→ **What is expected**
Please copy out the lines in the entries that contain "orange".

[Object state comparisons]
+ + +

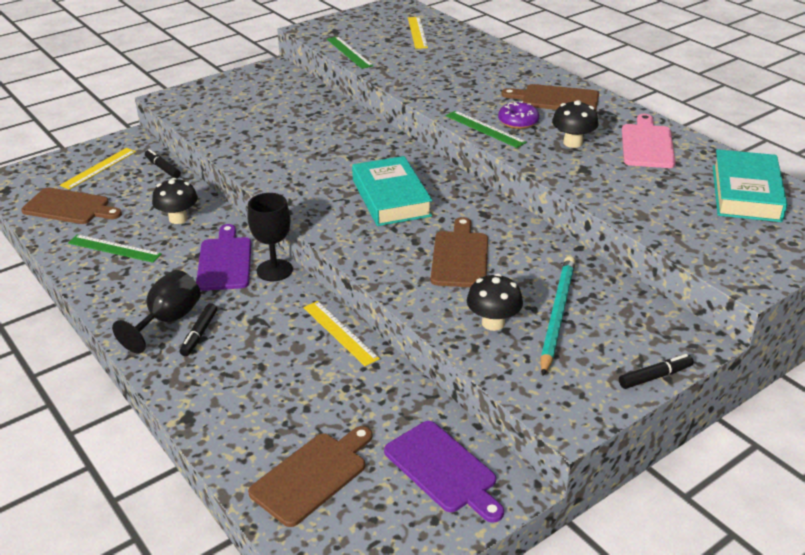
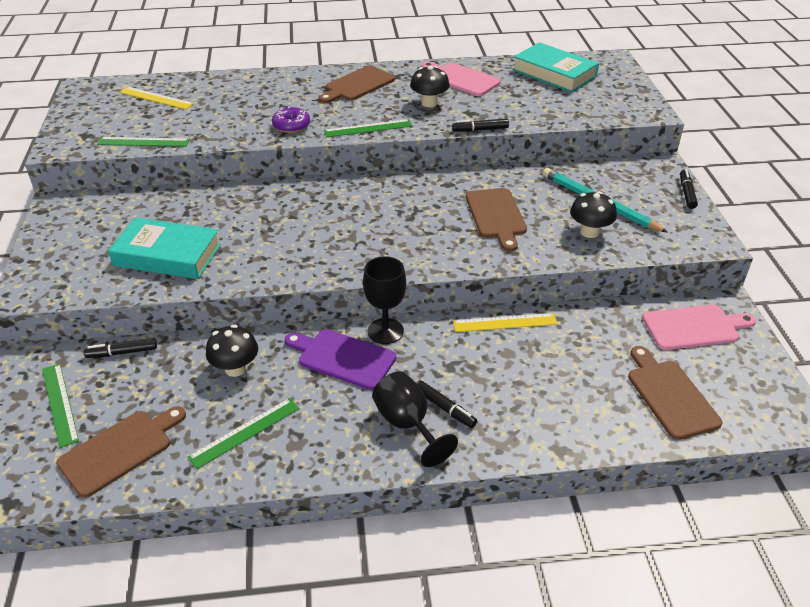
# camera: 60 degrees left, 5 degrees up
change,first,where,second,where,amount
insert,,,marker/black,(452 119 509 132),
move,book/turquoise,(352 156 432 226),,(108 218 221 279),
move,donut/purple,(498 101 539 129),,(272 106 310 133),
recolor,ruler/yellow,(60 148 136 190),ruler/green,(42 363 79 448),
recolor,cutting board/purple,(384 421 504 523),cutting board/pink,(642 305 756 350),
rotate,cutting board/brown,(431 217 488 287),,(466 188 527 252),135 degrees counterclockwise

+ + +

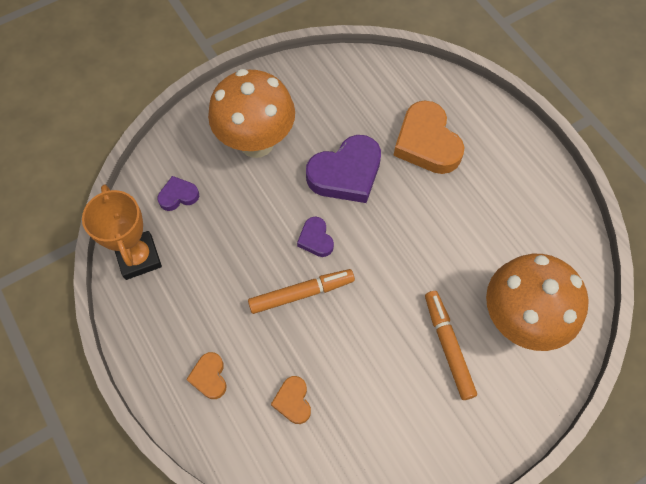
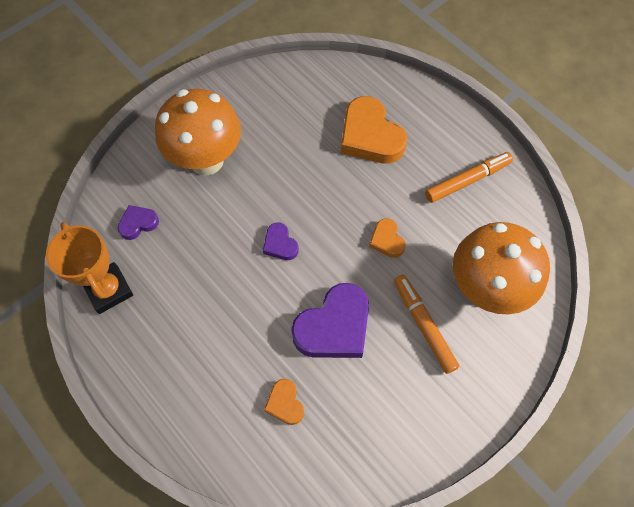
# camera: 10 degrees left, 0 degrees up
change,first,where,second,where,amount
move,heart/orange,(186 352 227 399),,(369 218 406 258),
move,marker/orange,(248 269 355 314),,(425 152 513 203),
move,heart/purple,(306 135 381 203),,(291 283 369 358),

+ + +

→ **Exercise answer**
move,heart/orange,(186 352 227 399),,(369 218 406 258),
move,marker/orange,(248 269 355 314),,(425 152 513 203),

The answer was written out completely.